» Goal of the exercise
Write out again, exactly, the lines below starting at the one with "(317, 408) = (366, 316): none" and ending at the one with "(627, 212) = (769, 202): none".

» Extracted data
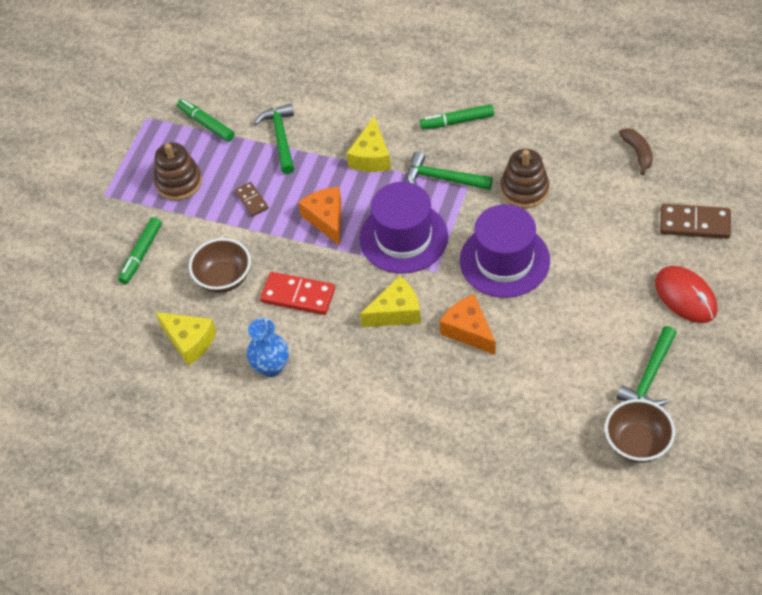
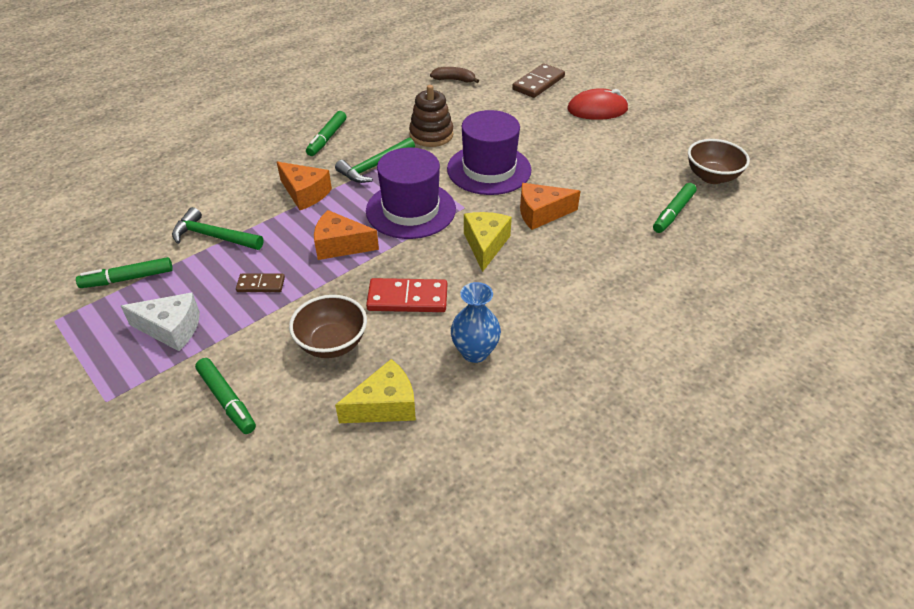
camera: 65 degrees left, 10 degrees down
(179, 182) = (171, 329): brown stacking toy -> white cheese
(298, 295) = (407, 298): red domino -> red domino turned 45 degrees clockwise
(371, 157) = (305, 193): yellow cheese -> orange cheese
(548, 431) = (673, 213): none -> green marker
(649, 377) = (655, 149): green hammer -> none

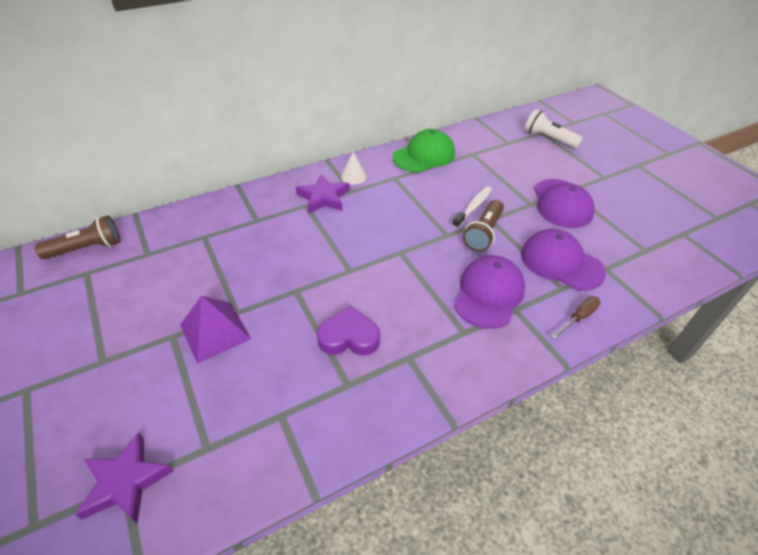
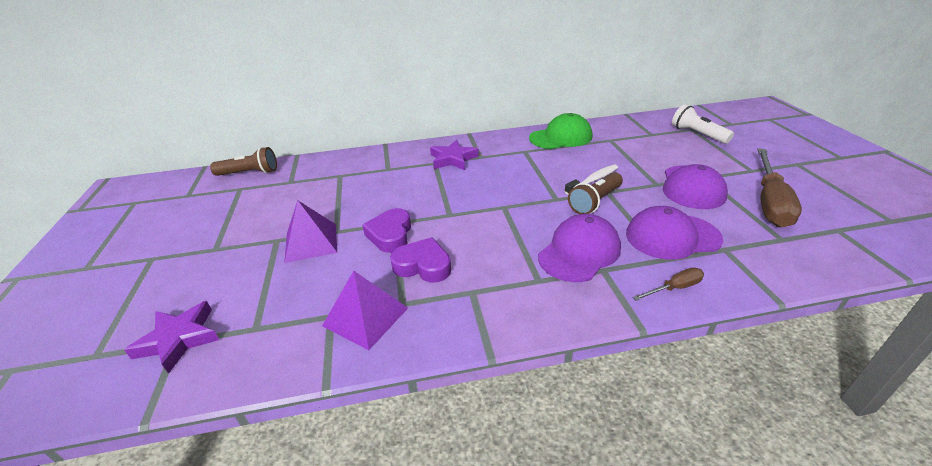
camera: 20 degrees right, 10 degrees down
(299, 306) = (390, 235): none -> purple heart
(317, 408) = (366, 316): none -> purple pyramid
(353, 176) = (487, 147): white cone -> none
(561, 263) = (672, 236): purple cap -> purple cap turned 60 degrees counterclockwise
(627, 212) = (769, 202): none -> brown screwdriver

--

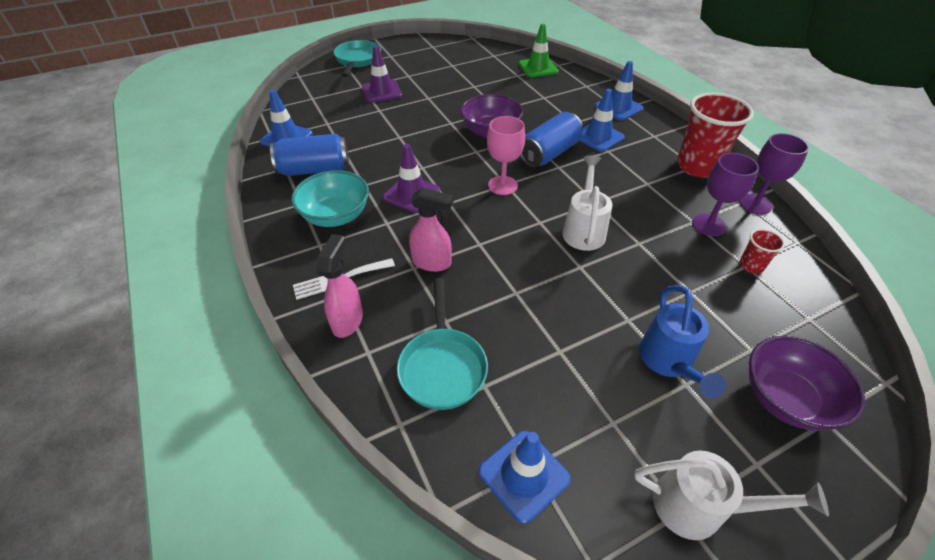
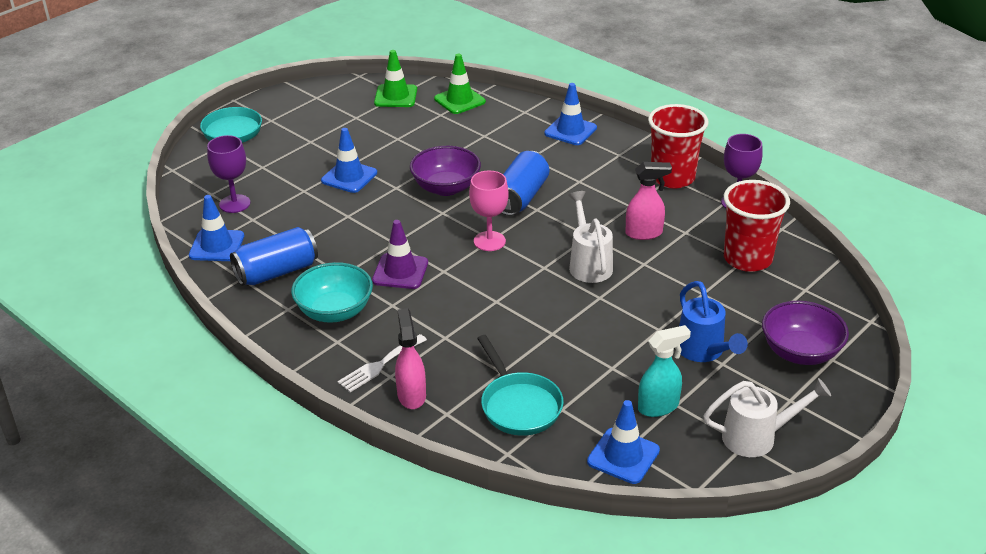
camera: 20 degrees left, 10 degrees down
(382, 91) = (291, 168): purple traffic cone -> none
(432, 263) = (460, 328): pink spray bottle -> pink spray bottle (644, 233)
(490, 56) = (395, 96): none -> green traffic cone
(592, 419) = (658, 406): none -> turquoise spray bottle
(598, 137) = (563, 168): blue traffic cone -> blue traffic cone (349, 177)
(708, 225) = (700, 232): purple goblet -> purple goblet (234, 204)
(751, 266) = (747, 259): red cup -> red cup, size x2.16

» Output of the exercise
(317, 408) = (366, 316): none -> purple pyramid
(353, 176) = (487, 147): white cone -> none
(561, 263) = (672, 236): purple cap -> purple cap turned 60 degrees counterclockwise
(627, 212) = (769, 202): none -> brown screwdriver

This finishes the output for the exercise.